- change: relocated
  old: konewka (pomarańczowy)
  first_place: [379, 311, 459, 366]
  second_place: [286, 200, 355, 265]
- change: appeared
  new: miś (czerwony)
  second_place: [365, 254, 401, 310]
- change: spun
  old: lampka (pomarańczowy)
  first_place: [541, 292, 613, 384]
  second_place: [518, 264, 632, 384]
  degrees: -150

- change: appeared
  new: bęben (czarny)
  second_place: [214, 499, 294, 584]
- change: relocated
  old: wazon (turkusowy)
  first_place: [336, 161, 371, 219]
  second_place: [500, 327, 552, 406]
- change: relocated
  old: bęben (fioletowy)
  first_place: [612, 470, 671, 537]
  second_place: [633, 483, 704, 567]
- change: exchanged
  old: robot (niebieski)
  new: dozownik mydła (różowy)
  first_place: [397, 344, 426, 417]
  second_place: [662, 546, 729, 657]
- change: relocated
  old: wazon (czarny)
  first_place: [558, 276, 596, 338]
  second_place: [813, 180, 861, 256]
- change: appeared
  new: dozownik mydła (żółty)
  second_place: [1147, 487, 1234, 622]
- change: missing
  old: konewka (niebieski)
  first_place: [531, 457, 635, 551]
---
### Work instruction
The expected answer is each line of the records above that includes the string "pomarańczowy".

### Result of this task
  old: konewka (pomarańczowy)
  old: lampka (pomarańczowy)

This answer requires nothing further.